WHAT IS BEING ASKED — Gather every line of the data that contains the word "Round", matching case exactly.

RECORDS SHOWN —
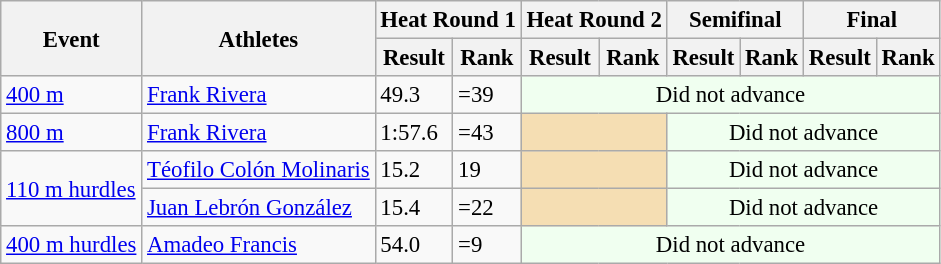
54.0 [414, 245]
=39 [487, 95]
Event [72, 38]
400 m [72, 95]
49.3 [414, 95]
Semifinal [735, 20]
800 m [72, 133]
15.4 [414, 208]
19 [487, 170]
=43 [487, 133]
Juan Lebrón González [258, 208]
=22 [487, 208]
1:57.6 [414, 133]
15.2 [414, 170]
Final [872, 20]
Athletes [258, 38]
400 m hurdles [72, 245]
=9 [487, 245]
Téofilo Colón Molinaris [258, 170]
Heat Round 2 [594, 20]
110 m hurdles [72, 188]
Heat Round 1 [448, 20]
Amadeo Francis [258, 245]
Capture the cell that displays the provided text and extract its [x, y] central coordinate. 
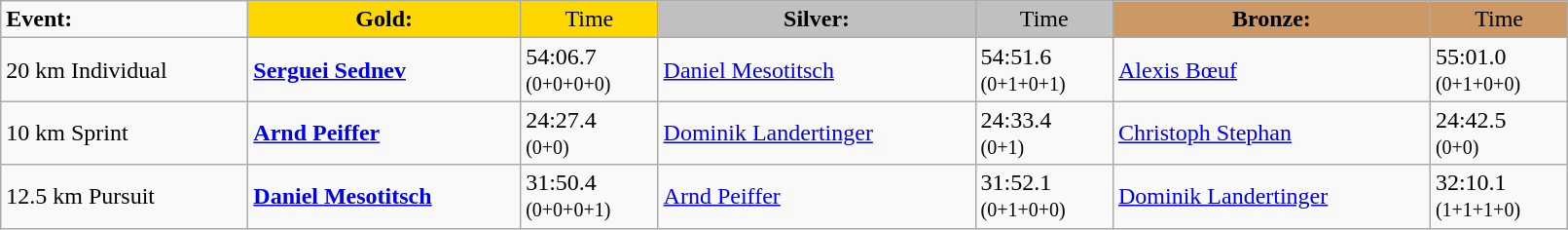
12.5 km Pursuit [125, 197]
32:10.1(1+1+1+0) [1499, 197]
55:01.0(0+1+0+0) [1499, 70]
Alexis Bœuf [1271, 70]
31:52.1(0+1+0+0) [1043, 197]
20 km Individual [125, 70]
Event: [125, 19]
24:33.4(0+1) [1043, 132]
31:50.4(0+0+0+1) [590, 197]
10 km Sprint [125, 132]
Christoph Stephan [1271, 132]
54:06.7(0+0+0+0) [590, 70]
24:42.5(0+0) [1499, 132]
24:27.4(0+0) [590, 132]
Serguei Sednev [384, 70]
Silver: [817, 19]
Gold: [384, 19]
54:51.6(0+1+0+1) [1043, 70]
Bronze: [1271, 19]
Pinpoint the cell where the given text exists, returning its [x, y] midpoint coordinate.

TASK SOLUTION —
Heat Round 2 [594, 20]
Heat Round 1 [448, 20]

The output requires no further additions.